**REQUIRED WORK:** All lines from the one holding "BARO pin SCL: 3 -> 2" to the end of the listing are to be output exactly, both ends included, with any pictures left out.

**GIVEN INFORMATION:**
------------------------
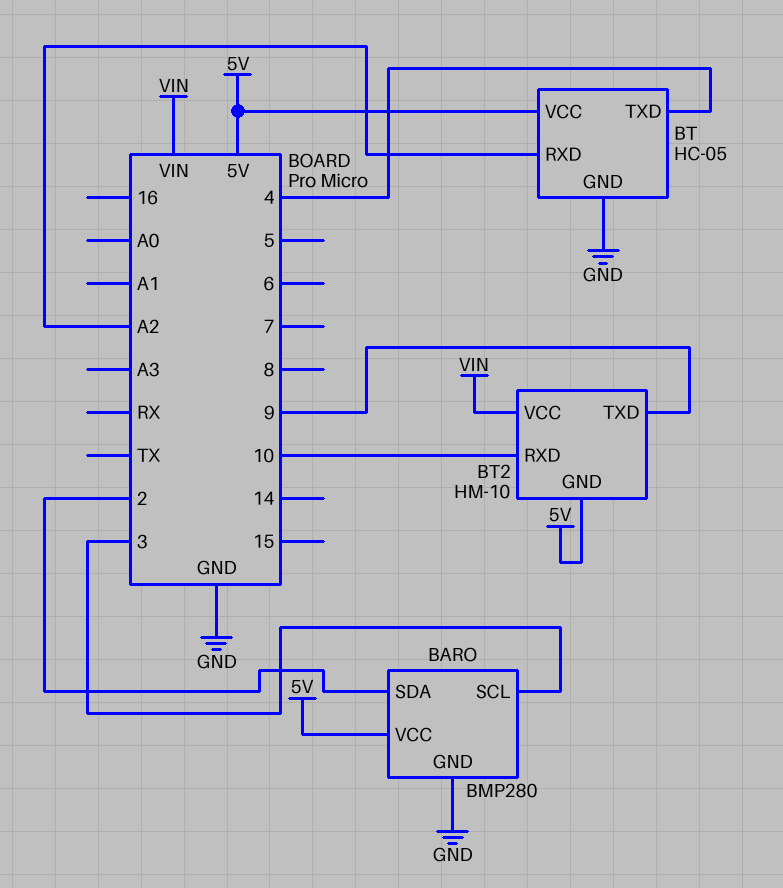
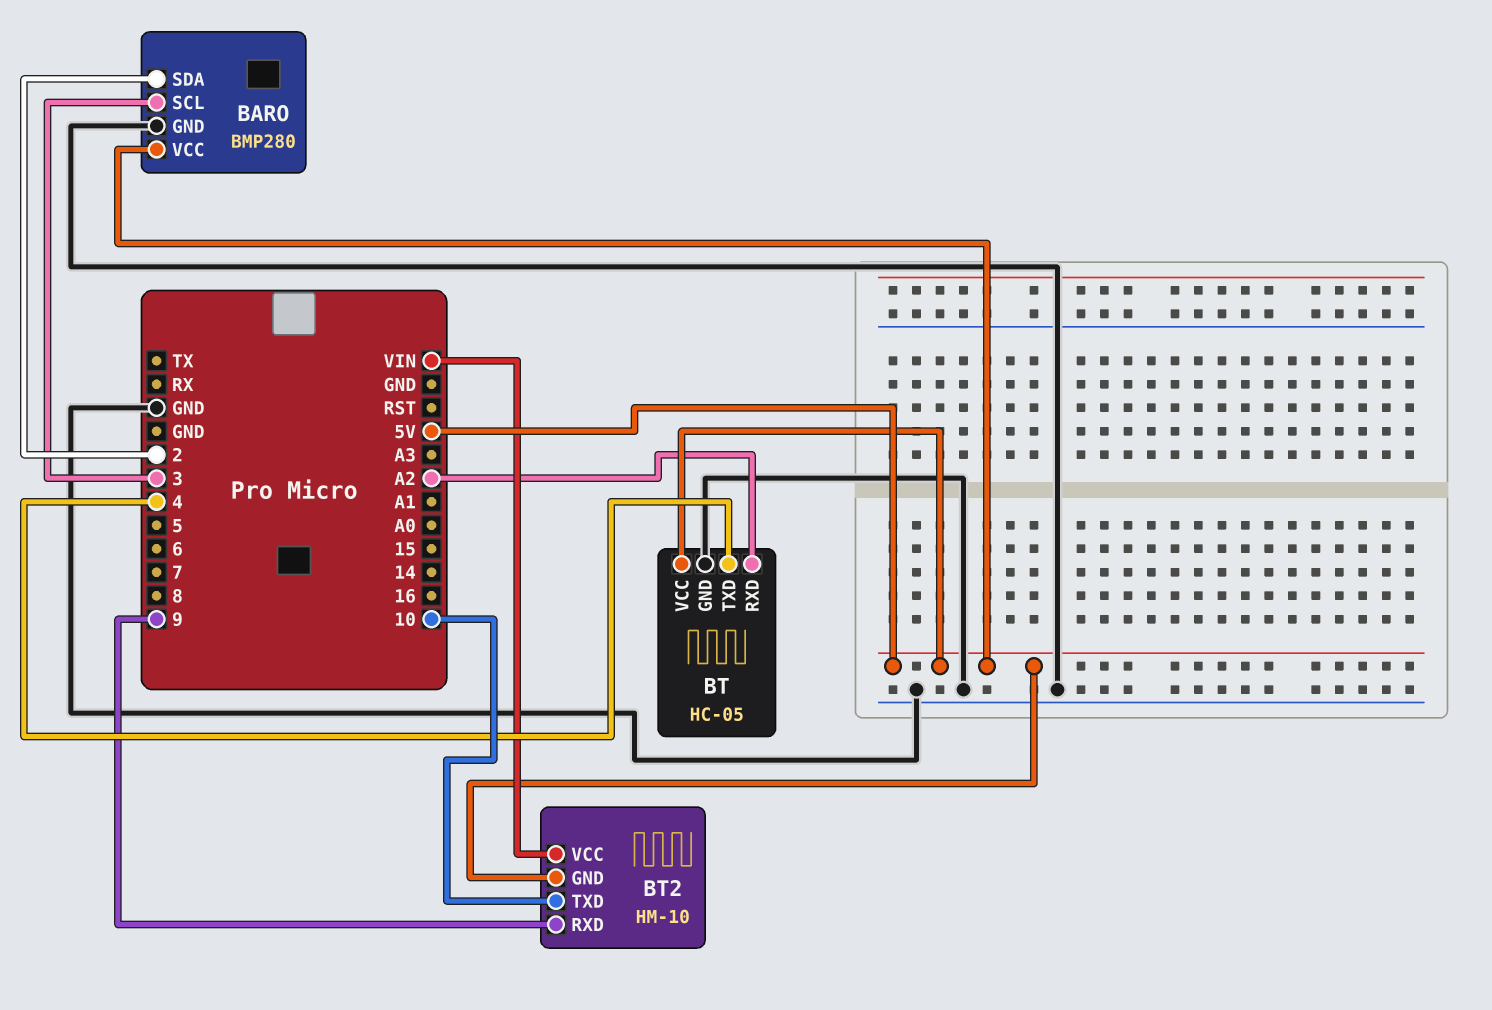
BT2 pin RXD: 10 -> 9
BT2 pin TXD: 9 -> 10

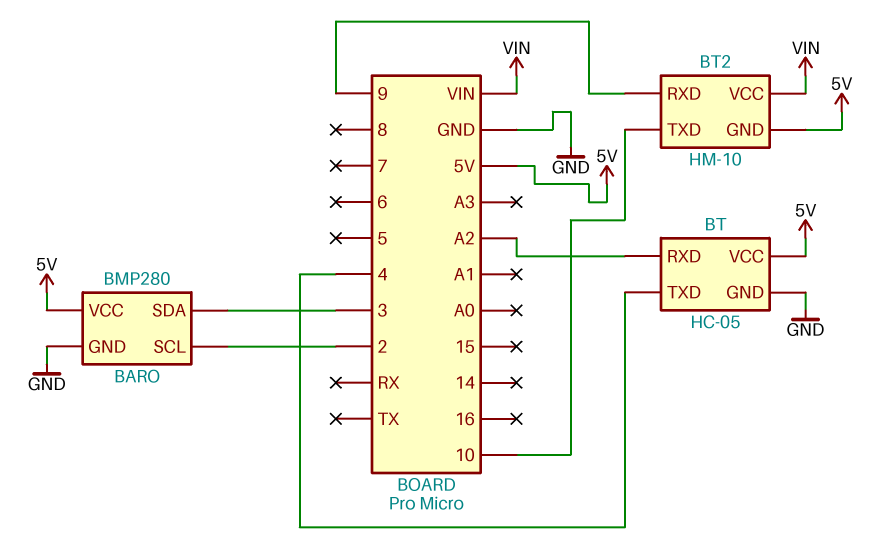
BARO pin SCL: 3 -> 2
BARO pin SDA: 2 -> 3

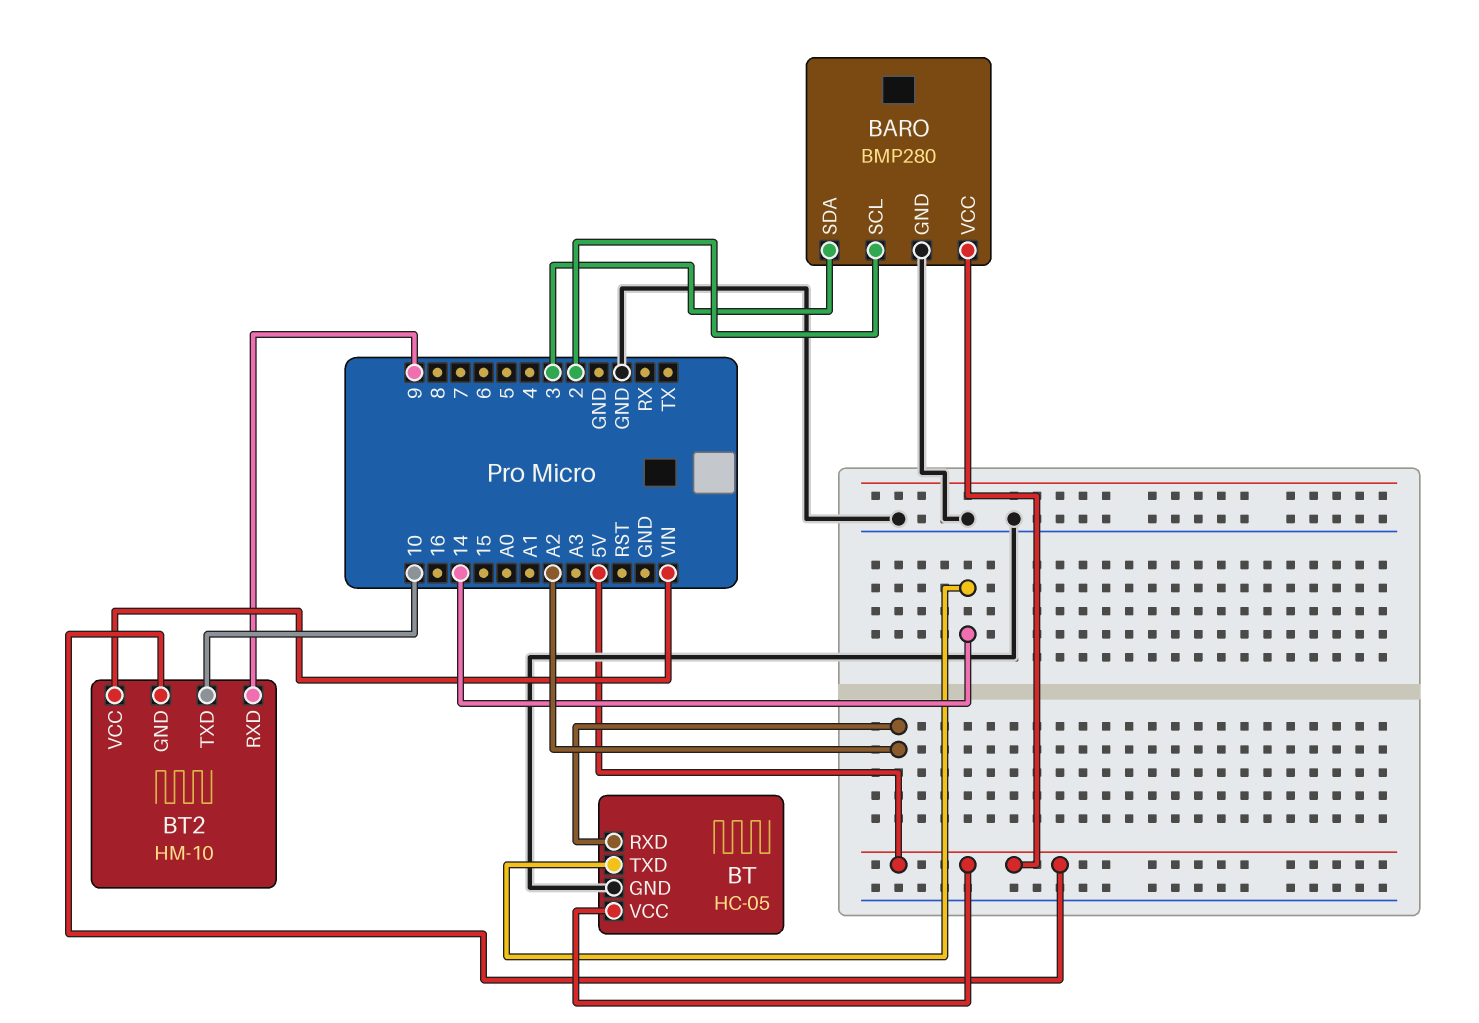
BT pin TXD: 4 -> 14

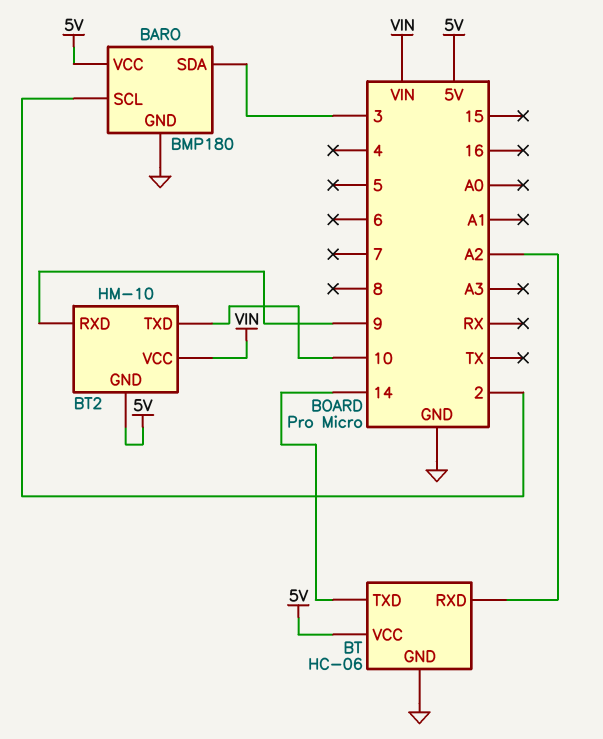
BARO: BMP280 -> BMP180
BT: HC-05 -> HC-06

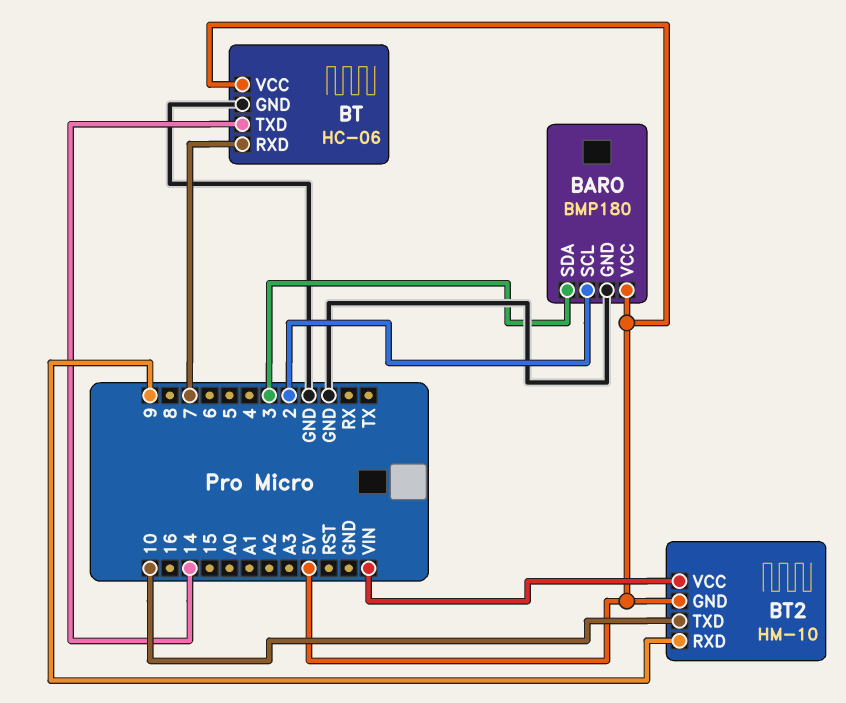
BT pin RXD: A2 -> 7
------------------------
**ANSWER:**
BARO pin SCL: 3 -> 2
BARO pin SDA: 2 -> 3

BT pin TXD: 4 -> 14

BARO: BMP280 -> BMP180
BT: HC-05 -> HC-06

BT pin RXD: A2 -> 7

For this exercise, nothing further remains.